◆ **RAW DATA**
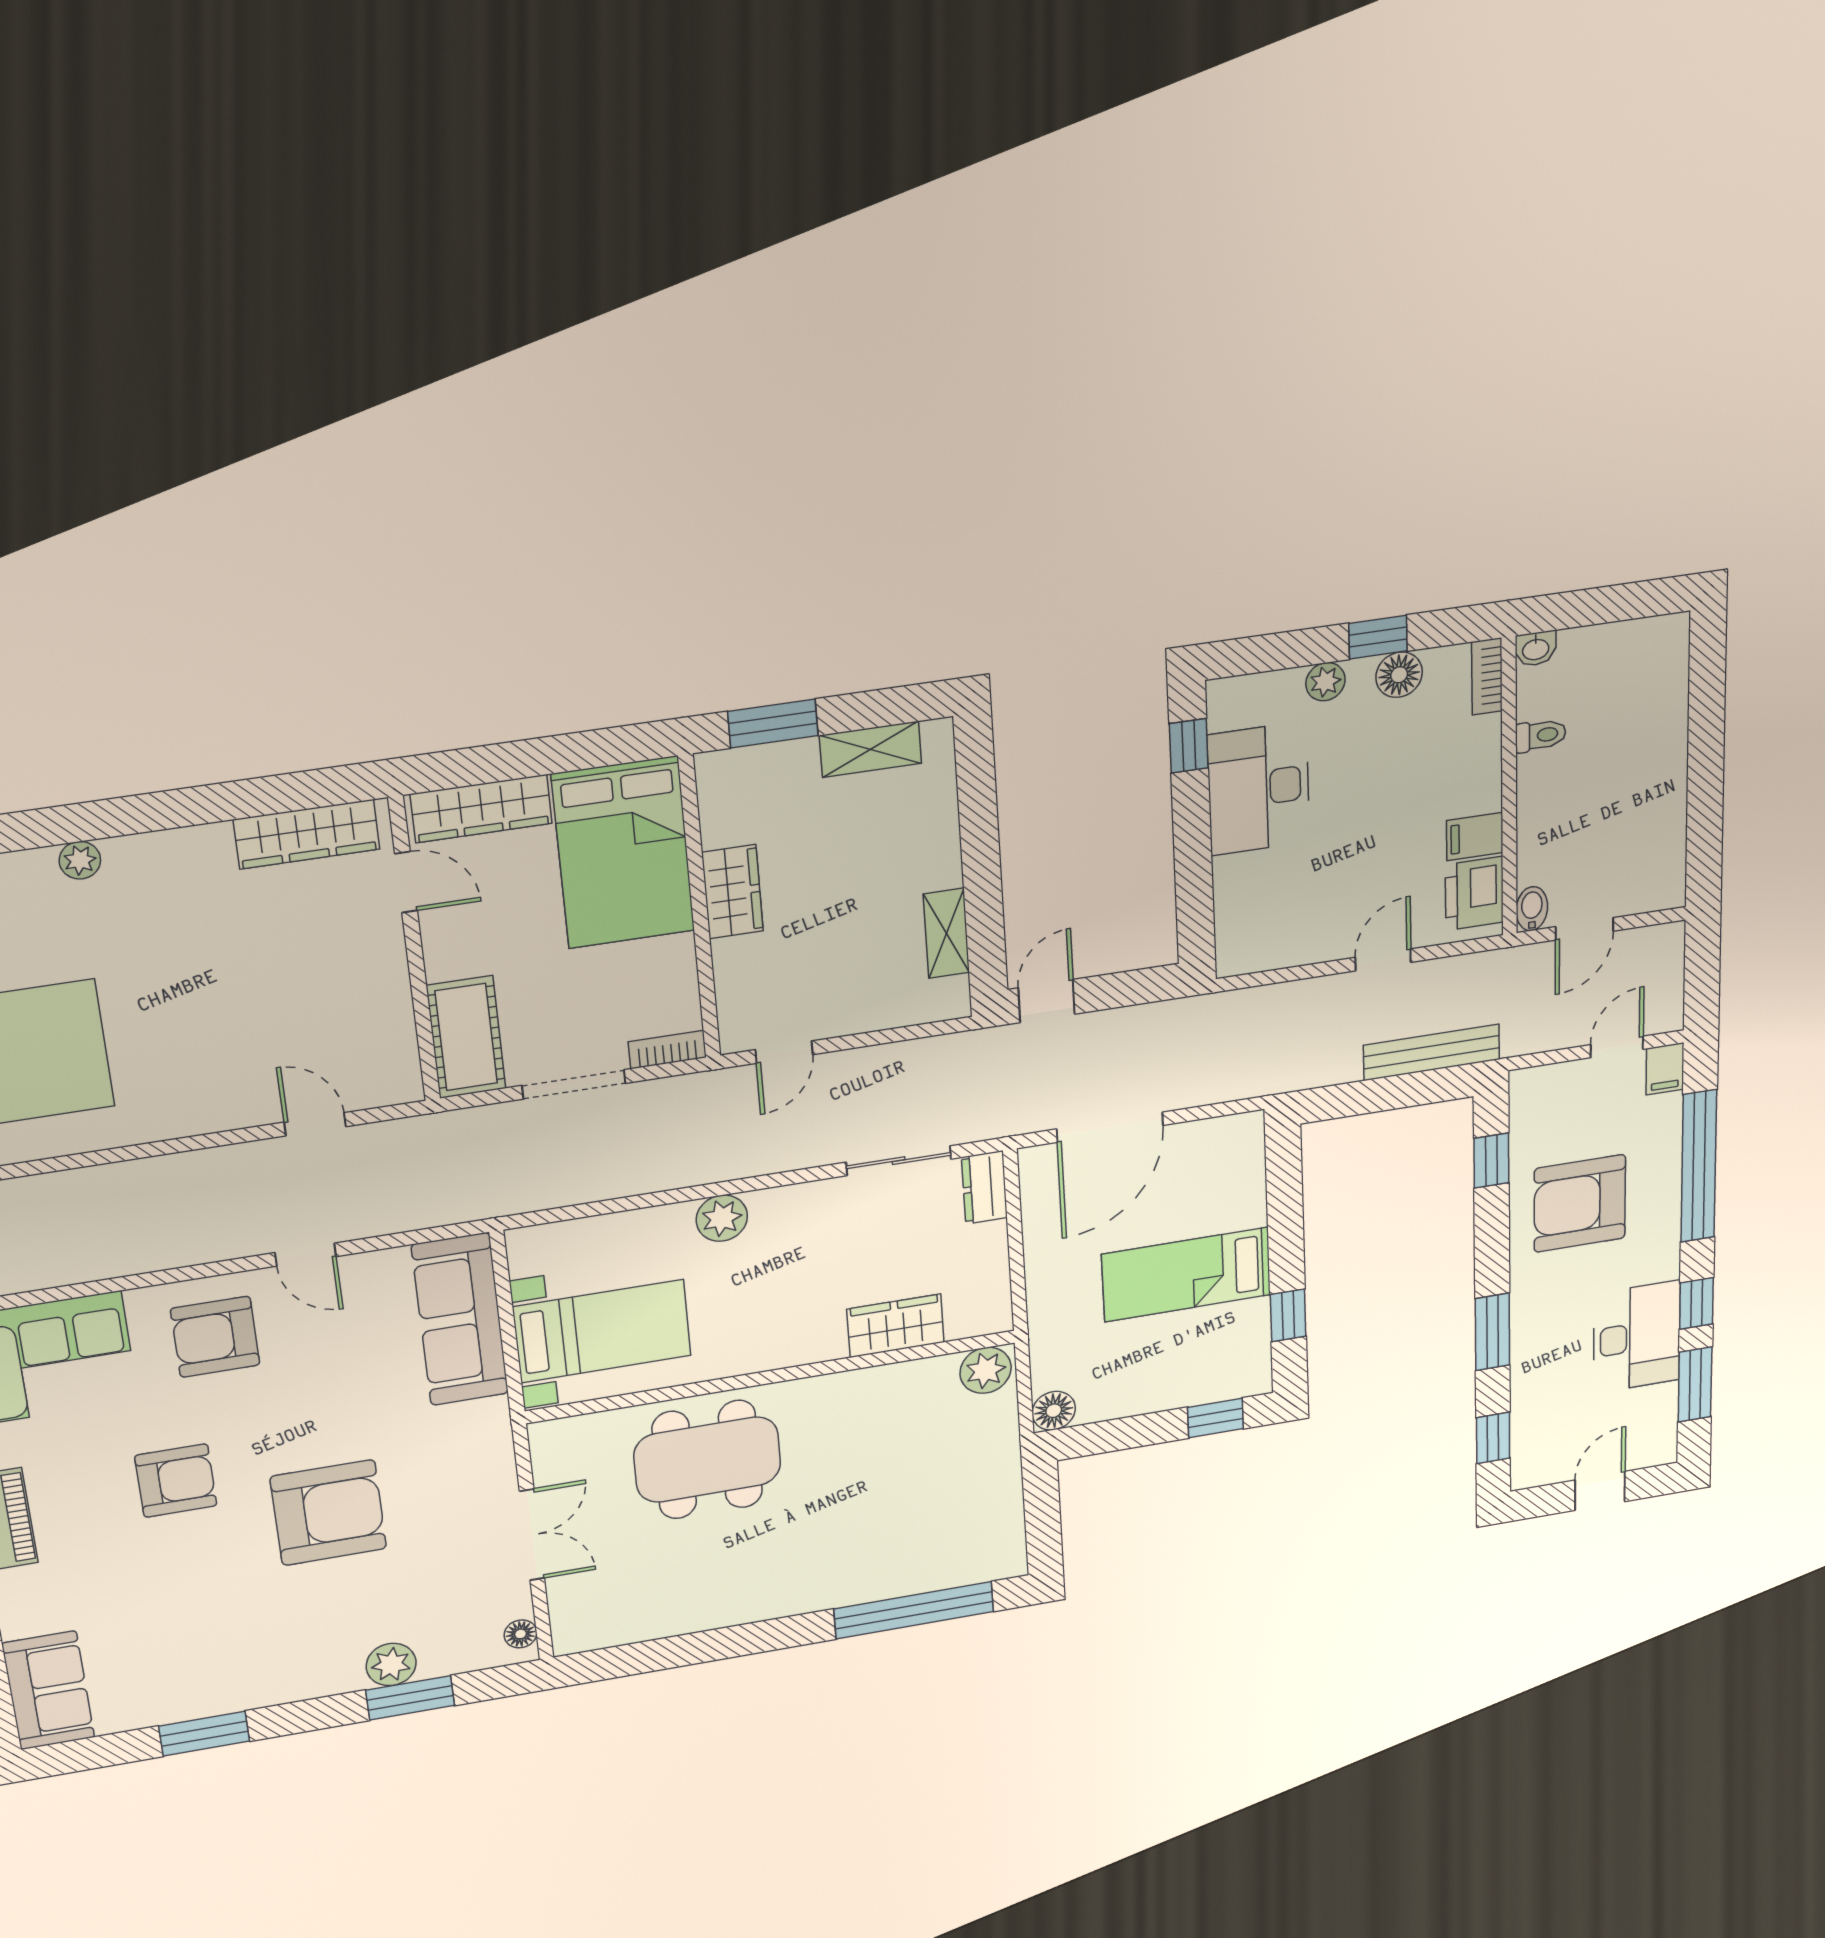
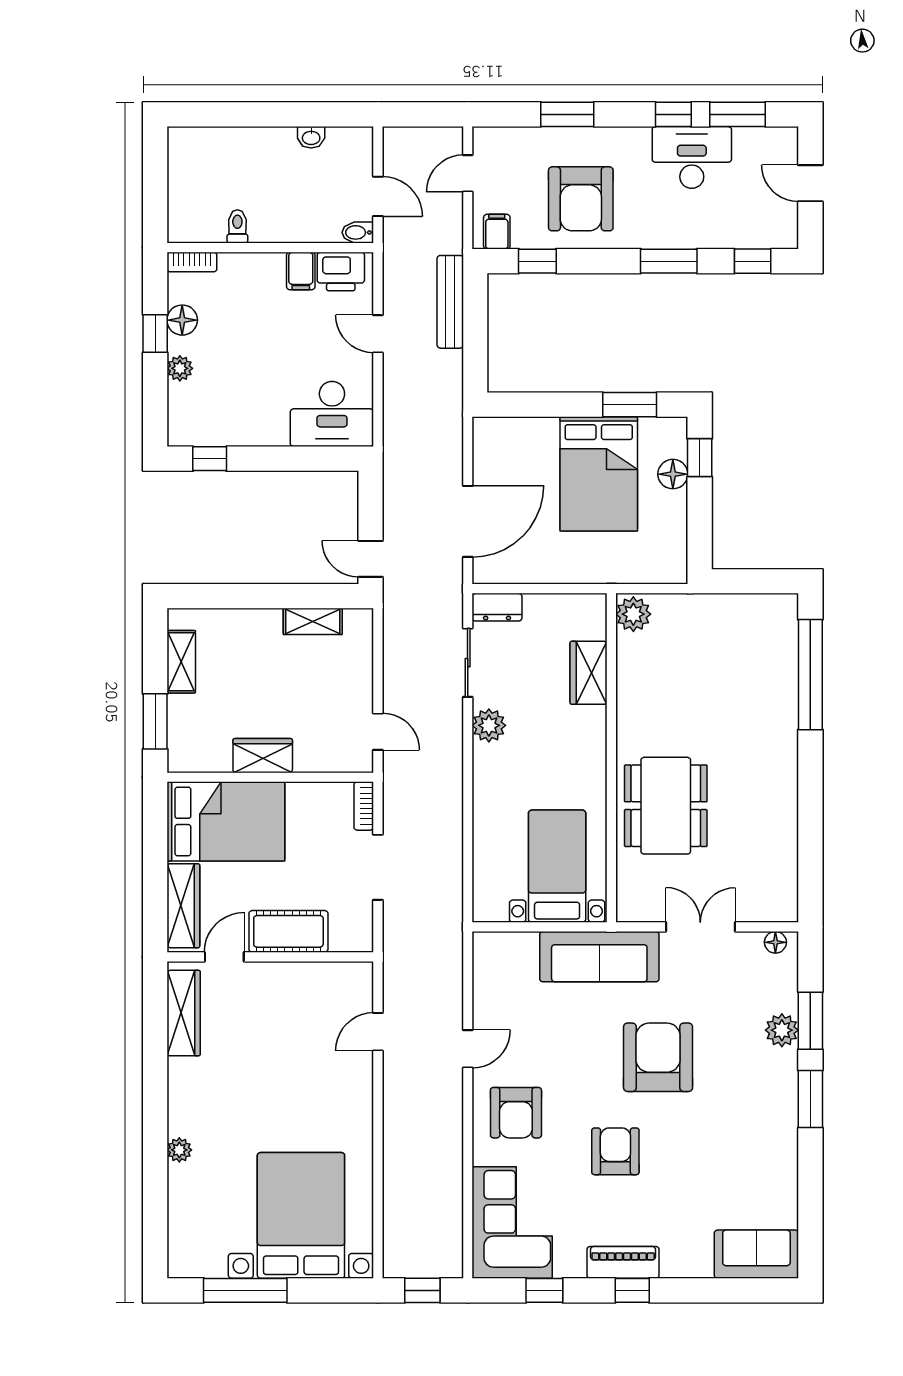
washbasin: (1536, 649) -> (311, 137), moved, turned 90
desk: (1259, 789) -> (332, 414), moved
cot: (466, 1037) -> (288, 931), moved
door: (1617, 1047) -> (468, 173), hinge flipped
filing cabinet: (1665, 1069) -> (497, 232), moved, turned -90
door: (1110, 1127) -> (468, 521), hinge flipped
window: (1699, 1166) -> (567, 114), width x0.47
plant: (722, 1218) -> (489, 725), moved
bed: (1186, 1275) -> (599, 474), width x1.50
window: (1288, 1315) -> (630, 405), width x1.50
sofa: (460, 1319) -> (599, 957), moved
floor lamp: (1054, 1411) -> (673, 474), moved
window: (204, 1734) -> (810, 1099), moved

◆ **ABOUT THIS TASK**
Please show the lines of the material that contain the string "window".

◆ **PROBLEM SOLUTION**
window: (1699, 1166) -> (567, 114), width x0.47
window: (1288, 1315) -> (630, 405), width x1.50
window: (204, 1734) -> (810, 1099), moved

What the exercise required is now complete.